THE PROBLEM> Reproduce the material below verbatim, line for line, preserving every character, space, and line break.

MATERIAL SHOWN>
=======

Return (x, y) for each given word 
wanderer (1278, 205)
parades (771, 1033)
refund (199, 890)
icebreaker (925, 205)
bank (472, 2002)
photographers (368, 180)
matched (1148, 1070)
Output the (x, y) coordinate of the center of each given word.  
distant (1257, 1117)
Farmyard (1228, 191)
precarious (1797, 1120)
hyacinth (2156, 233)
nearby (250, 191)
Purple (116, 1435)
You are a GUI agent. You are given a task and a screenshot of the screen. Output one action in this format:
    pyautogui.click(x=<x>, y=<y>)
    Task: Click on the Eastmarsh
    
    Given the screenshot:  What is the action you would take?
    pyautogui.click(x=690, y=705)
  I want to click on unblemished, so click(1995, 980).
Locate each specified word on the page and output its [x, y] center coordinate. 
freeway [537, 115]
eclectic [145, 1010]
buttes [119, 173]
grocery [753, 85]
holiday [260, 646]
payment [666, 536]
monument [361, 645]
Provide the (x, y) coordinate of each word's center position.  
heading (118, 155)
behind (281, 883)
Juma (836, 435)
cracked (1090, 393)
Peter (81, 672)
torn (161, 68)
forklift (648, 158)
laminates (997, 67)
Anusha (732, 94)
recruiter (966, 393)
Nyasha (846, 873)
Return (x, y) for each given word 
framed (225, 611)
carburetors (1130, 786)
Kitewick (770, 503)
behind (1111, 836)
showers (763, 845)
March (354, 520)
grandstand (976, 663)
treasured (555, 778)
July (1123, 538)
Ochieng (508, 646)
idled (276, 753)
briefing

=======

WORKED ANSWER>
Return (x, y) for each given word 
wanderer (1278, 205)
parades (771, 1033)
refund (199, 890)
icebreaker (925, 205)
bank (472, 2002)
photographers (368, 180)
matched (1148, 1070)
Output the (x, y) coordinate of the center of each given word.  
distant (1257, 1117)
Farmyard (1228, 191)
precarious (1797, 1120)
hyacinth (2156, 233)
nearby (250, 191)
Purple (116, 1435)
You are a GUI agent. You are given a task and a screenshot of the screen. Output one action in this format:
    pyautogui.click(x=<x>, y=<y>)
    Task: Click on the Eastmarsh
    
    Given the screenshot:  What is the action you would take?
    pyautogui.click(x=690, y=705)
  I want to click on unblemished, so click(1995, 980).
Locate each specified word on the page and output its [x, y] center coordinate. 
freeway [537, 115]
eclectic [145, 1010]
buttes [119, 173]
grocery [753, 85]
holiday [260, 646]
payment [666, 536]
monument [361, 645]
Provide the (x, y) coordinate of each word's center position.  
heading (118, 155)
behind (281, 883)
Juma (836, 435)
cracked (1090, 393)
Peter (81, 672)
torn (161, 68)
forklift (648, 158)
laminates (997, 67)
Anusha (732, 94)
recruiter (966, 393)
Nyasha (846, 873)
Return (x, y) for each given word 
framed (225, 611)
carburetors (1130, 786)
Kitewick (770, 503)
behind (1111, 836)
showers (763, 845)
March (354, 520)
grandstand (976, 663)
treasured (555, 778)
July (1123, 538)
Ochieng (508, 646)
idled (276, 753)
briefing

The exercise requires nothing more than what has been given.